• **Exercise goal**: What is needed is an exact copy of the entries below, with the pictures left out.

##### Stored data

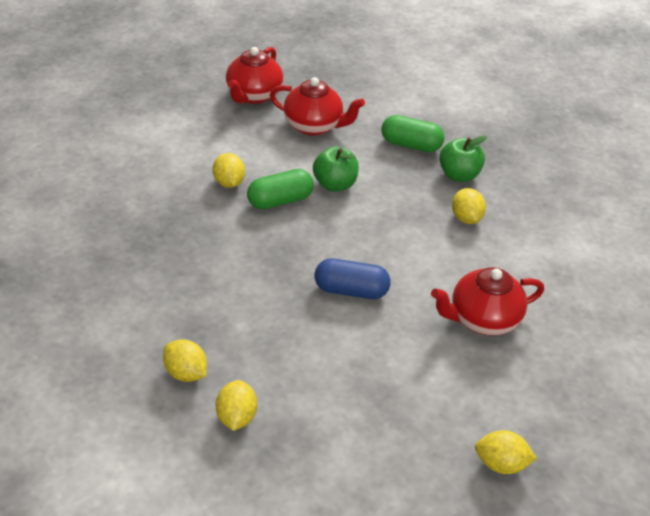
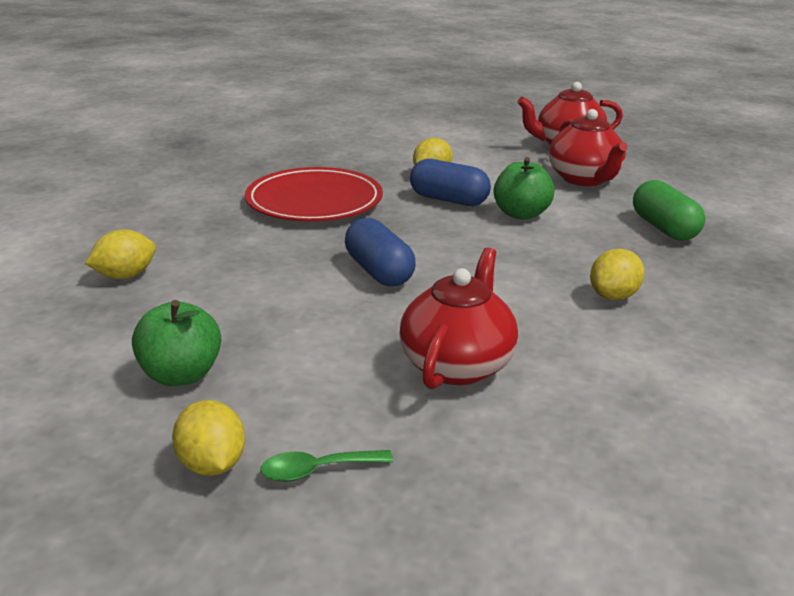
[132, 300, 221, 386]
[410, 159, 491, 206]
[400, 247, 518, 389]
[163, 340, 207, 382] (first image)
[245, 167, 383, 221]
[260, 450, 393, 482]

##########

• **Answer area**:
[132, 300, 221, 386]
[410, 159, 491, 206]
[400, 247, 518, 389]
[163, 340, 207, 382] (first image)
[245, 167, 383, 221]
[260, 450, 393, 482]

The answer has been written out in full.